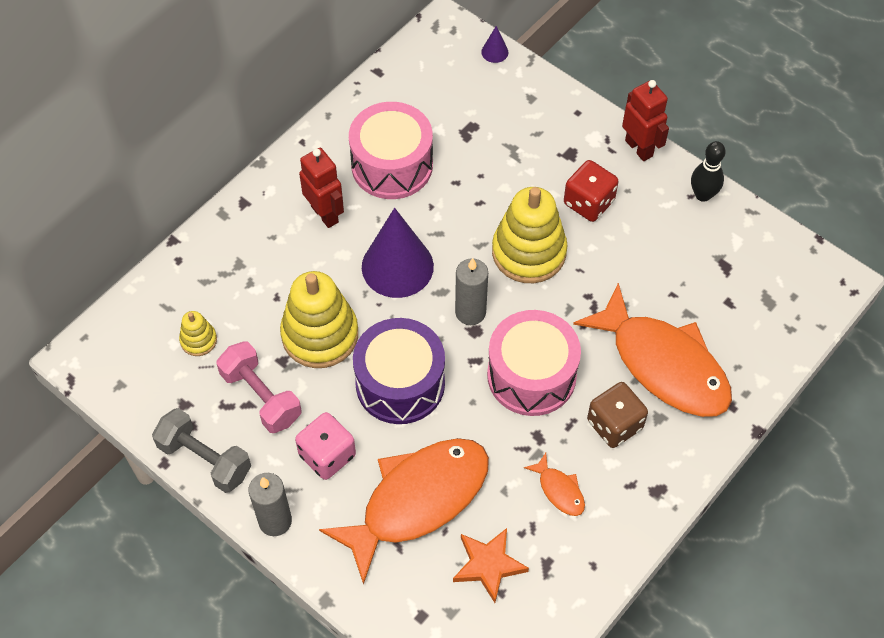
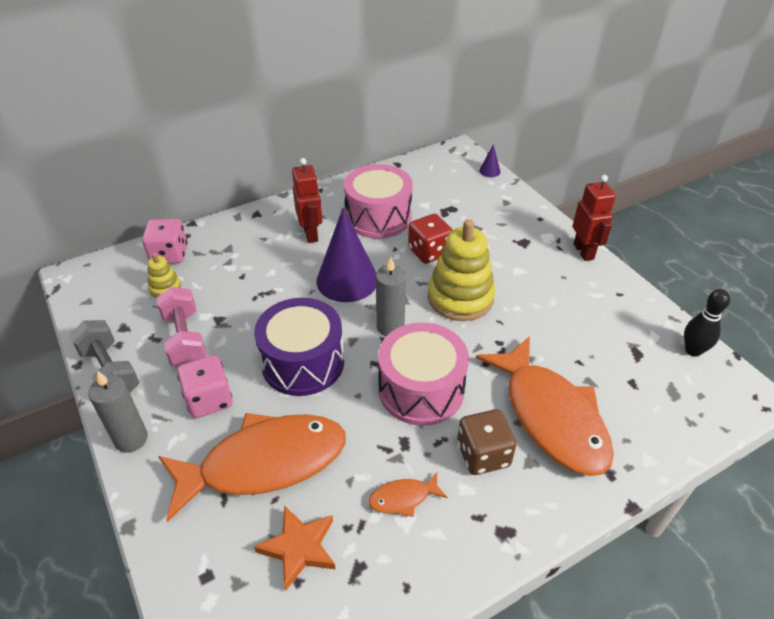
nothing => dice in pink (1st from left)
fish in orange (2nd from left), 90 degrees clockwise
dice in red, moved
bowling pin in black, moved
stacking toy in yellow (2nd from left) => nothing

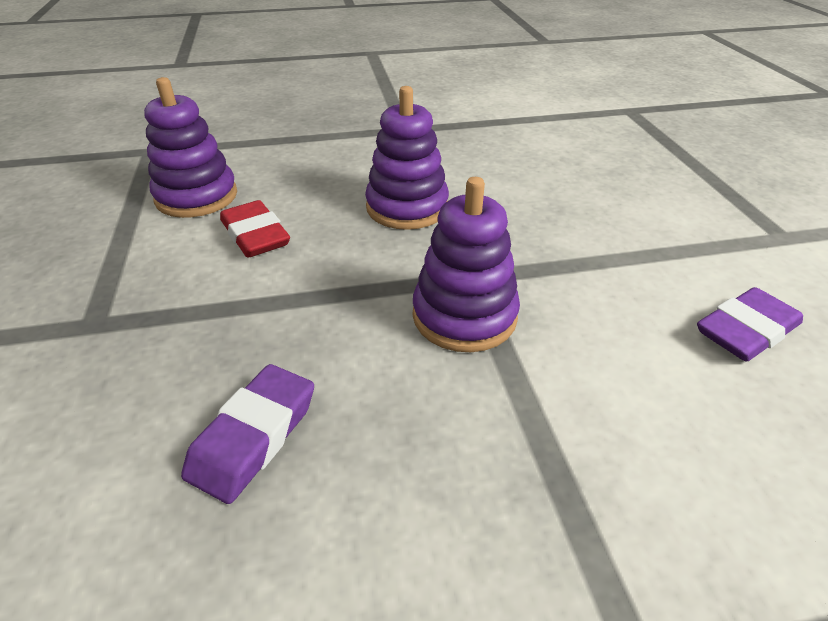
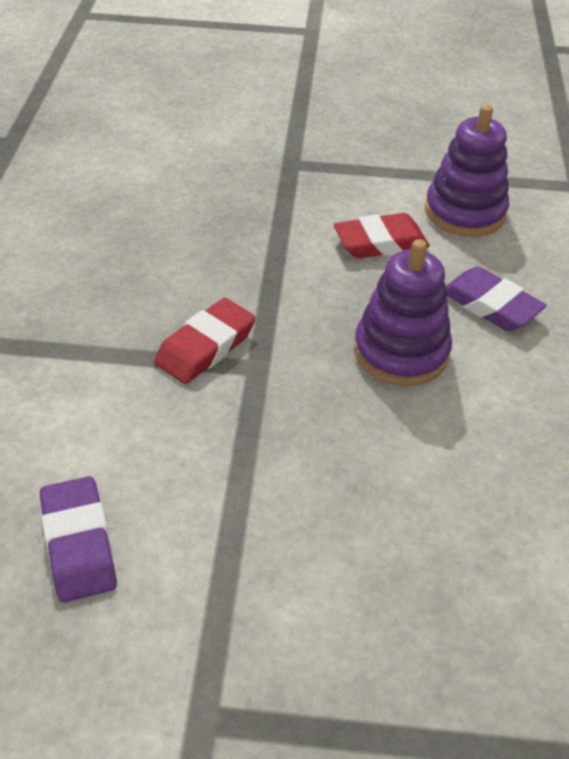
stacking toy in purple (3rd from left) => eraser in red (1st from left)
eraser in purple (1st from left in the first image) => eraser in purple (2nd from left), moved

== Activity ==
Copy whichever lines in the listing above contain the word "eraser".

== Result of this exercise ==
stacking toy in purple (3rd from left) => eraser in red (1st from left)
eraser in purple (1st from left in the first image) => eraser in purple (2nd from left), moved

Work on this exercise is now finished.